-- start Records to process --
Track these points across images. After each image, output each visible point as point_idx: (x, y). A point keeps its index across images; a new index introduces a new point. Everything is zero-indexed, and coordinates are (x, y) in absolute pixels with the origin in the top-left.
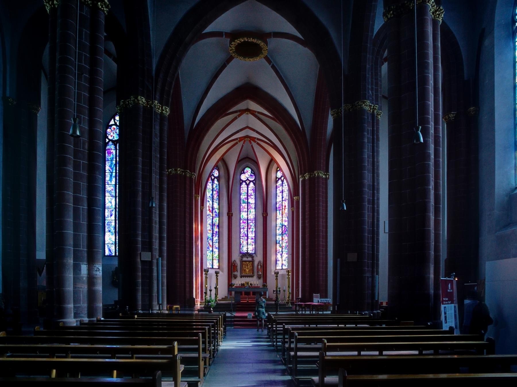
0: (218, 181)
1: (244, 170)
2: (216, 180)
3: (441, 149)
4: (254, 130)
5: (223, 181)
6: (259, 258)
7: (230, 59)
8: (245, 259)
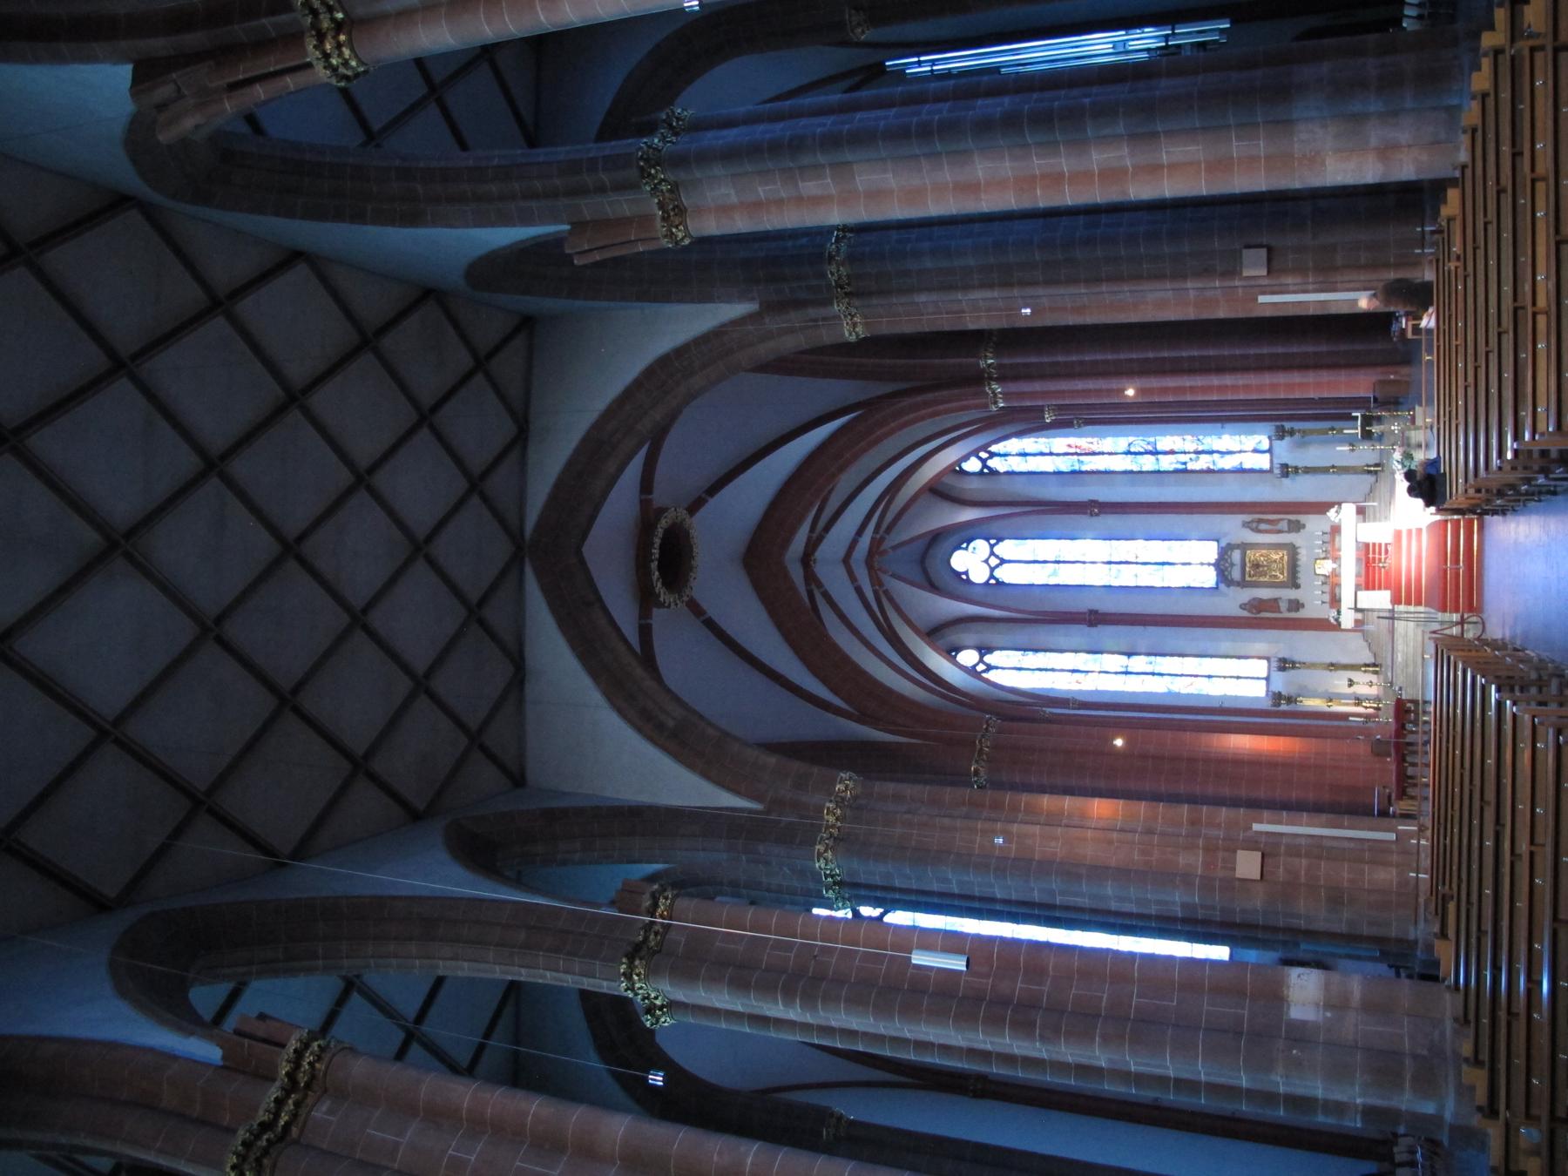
-- end Records to process --
• Instructions to follow
Copy every line of the rows above word for word, leaving out the pictures.

• Task response
Track these points across images. After each image, output each visible point as point_idx: (x, y). A point keeps its index across images; a new index introduces a new point. Everything is zero-indexed, and coordinates are (x, y) in absolute pixels with the origin in the top-left.
0: (218, 181)
1: (244, 170)
2: (216, 180)
3: (441, 149)
4: (254, 130)
5: (223, 181)
6: (259, 258)
7: (230, 59)
8: (245, 259)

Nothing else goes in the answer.